• PROVIDED DATA:
'''
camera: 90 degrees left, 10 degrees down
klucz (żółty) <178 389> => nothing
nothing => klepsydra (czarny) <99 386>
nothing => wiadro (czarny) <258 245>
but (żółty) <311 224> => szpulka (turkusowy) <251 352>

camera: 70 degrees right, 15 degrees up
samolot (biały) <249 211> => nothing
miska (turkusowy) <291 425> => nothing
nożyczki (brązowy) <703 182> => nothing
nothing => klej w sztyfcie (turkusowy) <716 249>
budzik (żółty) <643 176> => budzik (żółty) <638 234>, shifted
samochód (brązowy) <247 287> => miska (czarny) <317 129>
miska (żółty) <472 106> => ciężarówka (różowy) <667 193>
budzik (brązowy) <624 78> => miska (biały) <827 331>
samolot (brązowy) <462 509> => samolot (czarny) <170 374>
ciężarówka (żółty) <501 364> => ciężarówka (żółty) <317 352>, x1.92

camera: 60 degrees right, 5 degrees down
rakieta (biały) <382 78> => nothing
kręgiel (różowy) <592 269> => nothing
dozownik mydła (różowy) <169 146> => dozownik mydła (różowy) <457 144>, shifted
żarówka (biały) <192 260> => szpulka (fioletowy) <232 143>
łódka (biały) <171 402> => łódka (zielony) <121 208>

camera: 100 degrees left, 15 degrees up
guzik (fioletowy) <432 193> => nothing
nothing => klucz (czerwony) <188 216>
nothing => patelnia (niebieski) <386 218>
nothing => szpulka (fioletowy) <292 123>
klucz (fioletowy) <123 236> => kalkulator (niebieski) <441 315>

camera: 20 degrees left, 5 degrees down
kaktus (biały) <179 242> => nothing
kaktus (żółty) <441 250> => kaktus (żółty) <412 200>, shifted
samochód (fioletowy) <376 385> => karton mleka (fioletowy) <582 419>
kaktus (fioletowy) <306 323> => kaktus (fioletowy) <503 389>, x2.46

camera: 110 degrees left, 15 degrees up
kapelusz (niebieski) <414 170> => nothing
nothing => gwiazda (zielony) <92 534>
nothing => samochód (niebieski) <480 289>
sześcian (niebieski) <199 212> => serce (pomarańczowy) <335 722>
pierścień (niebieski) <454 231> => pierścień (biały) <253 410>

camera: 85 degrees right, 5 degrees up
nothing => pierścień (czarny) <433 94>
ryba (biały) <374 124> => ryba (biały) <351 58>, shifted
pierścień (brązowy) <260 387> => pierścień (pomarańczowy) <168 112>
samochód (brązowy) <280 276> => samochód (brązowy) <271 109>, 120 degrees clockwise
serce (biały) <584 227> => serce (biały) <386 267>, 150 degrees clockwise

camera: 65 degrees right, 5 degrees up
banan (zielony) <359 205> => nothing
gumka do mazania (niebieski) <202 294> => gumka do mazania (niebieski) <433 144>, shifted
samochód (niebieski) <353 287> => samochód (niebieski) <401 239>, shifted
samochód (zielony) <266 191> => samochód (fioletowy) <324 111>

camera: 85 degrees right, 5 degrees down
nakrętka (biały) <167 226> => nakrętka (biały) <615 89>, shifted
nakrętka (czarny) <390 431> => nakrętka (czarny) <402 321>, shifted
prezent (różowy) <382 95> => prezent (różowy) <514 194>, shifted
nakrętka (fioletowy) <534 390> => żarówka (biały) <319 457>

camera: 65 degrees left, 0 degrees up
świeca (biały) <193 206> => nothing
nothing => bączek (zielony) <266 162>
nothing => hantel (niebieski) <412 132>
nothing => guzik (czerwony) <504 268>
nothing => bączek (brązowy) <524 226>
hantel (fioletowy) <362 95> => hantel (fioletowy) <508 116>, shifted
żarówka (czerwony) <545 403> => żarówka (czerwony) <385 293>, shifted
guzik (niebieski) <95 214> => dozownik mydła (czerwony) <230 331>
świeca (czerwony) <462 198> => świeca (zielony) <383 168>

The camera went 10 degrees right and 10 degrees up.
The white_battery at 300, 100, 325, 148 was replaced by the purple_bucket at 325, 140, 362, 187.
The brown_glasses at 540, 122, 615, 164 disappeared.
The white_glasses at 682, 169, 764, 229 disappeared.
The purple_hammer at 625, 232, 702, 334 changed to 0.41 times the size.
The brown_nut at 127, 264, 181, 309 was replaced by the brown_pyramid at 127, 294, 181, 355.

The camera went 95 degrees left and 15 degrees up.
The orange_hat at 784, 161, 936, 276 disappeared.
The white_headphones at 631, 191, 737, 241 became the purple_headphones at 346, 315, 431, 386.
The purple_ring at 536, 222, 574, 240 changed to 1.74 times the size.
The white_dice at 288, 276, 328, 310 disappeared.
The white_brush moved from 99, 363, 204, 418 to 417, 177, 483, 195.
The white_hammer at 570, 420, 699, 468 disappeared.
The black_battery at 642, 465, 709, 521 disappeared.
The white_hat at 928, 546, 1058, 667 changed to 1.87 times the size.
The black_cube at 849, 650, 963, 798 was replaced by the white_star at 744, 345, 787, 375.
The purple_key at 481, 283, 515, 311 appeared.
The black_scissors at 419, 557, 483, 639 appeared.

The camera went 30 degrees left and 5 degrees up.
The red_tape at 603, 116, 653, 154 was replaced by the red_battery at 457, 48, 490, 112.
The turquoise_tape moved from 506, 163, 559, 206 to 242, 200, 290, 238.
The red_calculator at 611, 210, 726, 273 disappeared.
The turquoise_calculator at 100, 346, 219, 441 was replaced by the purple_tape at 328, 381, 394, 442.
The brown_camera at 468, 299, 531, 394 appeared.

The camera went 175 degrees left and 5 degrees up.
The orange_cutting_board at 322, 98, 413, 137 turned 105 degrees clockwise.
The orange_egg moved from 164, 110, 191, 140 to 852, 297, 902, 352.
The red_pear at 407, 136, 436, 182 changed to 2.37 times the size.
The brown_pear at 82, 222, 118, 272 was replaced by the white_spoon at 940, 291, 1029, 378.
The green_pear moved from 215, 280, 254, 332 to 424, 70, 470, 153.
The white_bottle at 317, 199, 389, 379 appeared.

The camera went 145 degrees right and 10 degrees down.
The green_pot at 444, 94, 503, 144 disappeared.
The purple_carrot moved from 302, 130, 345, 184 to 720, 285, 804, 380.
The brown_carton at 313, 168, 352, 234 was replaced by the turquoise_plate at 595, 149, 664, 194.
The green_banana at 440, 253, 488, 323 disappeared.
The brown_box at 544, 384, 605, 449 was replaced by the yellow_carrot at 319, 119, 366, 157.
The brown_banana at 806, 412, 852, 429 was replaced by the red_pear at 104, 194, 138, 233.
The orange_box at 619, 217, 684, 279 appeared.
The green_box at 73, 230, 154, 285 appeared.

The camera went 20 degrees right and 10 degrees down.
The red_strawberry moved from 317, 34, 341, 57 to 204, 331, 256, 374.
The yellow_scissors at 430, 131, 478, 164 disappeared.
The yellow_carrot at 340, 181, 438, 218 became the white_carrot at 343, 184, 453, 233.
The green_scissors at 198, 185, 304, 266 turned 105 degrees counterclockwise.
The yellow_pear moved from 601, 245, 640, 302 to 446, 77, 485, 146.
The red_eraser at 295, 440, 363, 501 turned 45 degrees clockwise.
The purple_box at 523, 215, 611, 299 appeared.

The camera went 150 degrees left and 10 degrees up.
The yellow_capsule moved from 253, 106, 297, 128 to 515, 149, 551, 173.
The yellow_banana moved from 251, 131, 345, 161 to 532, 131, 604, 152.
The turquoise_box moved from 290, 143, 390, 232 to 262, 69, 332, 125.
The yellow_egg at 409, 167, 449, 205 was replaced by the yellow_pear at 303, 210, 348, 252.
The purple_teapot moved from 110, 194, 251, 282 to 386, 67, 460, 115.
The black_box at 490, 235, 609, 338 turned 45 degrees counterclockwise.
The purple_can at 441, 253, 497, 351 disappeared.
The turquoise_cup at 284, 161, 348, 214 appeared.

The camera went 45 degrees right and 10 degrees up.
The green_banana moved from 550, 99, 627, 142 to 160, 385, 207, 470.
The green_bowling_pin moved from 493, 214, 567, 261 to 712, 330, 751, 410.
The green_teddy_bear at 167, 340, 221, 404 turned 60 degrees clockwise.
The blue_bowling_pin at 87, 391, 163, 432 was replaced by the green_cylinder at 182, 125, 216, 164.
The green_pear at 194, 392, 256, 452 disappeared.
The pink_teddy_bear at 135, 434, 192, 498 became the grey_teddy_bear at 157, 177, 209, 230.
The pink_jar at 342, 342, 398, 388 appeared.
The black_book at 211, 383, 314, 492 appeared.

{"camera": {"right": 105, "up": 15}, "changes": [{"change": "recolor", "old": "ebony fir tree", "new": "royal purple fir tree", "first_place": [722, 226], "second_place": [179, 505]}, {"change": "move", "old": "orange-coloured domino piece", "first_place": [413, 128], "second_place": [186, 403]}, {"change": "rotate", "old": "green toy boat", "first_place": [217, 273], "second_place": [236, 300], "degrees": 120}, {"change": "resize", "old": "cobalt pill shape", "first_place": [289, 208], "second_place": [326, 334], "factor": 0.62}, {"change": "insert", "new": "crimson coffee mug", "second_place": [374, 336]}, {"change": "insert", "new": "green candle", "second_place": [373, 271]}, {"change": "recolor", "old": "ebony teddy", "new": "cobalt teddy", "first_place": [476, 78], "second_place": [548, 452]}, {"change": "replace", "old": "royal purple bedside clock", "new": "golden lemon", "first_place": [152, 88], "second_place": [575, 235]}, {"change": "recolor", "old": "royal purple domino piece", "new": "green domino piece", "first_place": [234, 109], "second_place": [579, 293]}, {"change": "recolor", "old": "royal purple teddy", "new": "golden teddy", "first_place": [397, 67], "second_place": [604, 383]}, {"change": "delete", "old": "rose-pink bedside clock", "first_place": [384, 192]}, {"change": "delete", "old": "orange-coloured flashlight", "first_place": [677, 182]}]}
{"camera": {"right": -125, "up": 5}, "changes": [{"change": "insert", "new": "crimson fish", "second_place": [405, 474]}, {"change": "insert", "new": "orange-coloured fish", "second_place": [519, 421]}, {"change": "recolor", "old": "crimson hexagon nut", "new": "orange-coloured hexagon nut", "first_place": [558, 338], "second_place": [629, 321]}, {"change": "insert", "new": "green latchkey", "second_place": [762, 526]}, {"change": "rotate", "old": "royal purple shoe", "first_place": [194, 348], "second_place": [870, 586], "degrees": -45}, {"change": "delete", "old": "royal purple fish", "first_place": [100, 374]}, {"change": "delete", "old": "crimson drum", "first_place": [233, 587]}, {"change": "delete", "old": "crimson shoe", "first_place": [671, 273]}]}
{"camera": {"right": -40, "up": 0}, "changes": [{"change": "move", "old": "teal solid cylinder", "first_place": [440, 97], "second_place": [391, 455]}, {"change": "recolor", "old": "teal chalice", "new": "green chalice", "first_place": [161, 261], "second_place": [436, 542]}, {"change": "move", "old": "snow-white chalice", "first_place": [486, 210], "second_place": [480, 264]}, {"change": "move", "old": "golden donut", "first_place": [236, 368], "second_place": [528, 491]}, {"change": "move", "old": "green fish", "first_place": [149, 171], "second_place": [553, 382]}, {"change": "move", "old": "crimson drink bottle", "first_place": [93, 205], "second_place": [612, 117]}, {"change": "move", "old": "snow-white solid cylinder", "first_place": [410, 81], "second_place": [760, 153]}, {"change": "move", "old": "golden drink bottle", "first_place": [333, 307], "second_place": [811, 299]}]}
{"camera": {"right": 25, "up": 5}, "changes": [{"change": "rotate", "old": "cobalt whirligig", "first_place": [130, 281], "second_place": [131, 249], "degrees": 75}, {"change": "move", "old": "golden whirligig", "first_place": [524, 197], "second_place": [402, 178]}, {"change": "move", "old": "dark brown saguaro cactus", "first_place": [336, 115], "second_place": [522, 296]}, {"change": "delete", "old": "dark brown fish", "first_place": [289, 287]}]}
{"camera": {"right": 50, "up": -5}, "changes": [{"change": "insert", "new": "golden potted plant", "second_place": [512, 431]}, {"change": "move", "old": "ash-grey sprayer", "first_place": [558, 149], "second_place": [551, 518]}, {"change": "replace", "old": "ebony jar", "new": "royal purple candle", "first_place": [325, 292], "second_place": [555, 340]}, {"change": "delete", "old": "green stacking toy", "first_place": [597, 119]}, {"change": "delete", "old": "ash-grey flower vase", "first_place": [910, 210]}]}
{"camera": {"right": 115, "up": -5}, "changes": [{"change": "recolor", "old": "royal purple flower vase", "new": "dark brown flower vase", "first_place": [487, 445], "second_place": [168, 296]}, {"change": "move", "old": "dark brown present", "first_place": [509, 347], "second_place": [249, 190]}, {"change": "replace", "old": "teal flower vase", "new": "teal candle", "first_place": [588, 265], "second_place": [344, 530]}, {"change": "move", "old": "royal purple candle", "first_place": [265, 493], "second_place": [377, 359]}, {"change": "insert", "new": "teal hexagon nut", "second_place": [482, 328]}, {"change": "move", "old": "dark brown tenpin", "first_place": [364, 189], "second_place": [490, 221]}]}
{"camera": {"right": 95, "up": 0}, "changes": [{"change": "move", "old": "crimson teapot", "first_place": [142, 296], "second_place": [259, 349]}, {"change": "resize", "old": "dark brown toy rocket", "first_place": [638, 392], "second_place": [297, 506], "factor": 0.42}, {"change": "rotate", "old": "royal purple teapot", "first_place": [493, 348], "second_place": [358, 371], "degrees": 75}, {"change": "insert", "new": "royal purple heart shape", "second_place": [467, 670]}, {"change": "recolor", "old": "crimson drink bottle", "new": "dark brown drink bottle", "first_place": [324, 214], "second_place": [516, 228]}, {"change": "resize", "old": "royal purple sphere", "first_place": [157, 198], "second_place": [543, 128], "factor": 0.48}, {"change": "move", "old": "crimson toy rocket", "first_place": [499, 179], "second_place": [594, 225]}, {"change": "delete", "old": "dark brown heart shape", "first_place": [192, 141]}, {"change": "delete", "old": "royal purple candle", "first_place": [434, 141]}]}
'''
• WORK INSTRUCTIONS: Word for word, restate the lines of the listing above starting at the line with "The brown_glasses at" and ending at the line with "The purple_hammer at", and nothing outside them.

• RESULT BELOW:
The brown_glasses at 540, 122, 615, 164 disappeared.
The white_glasses at 682, 169, 764, 229 disappeared.
The purple_hammer at 625, 232, 702, 334 changed to 0.41 times the size.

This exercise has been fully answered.